DATASET SECTION:
*** Block opens ***

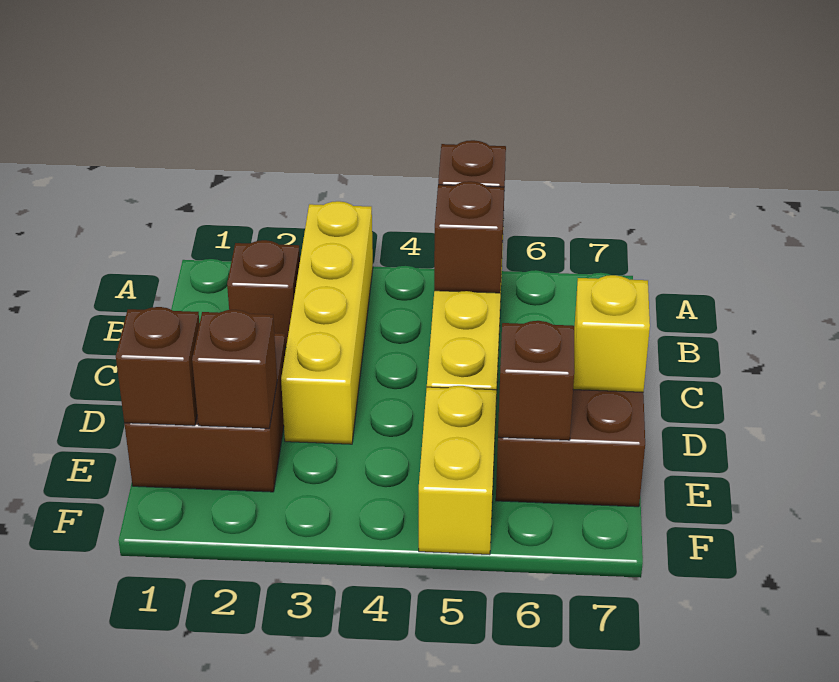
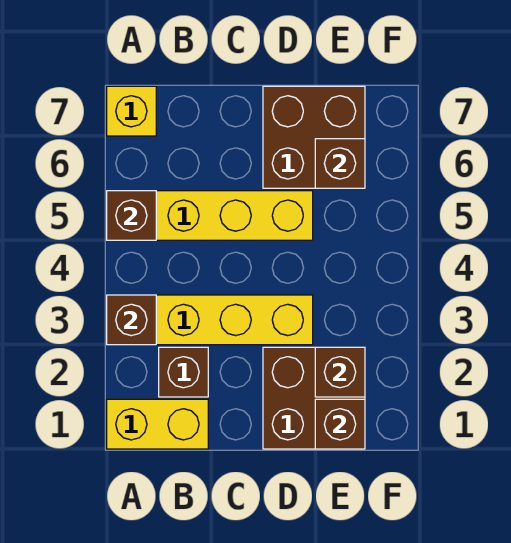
brown brick B5 level 2 -> brown brick A3 level 2
yellow brick D7 level 2 -> yellow brick A7 level 1
yellow brick E5:F5 level 1 -> yellow brick A1:B1 level 1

*** Block closes ***

EXERCISE INSTRUCTIONS:
Wherever the word "yellow" occurs in a line of the listing, copy that line.

SOLUTION TO THE PROBLEM:
yellow brick D7 level 2 -> yellow brick A7 level 1
yellow brick E5:F5 level 1 -> yellow brick A1:B1 level 1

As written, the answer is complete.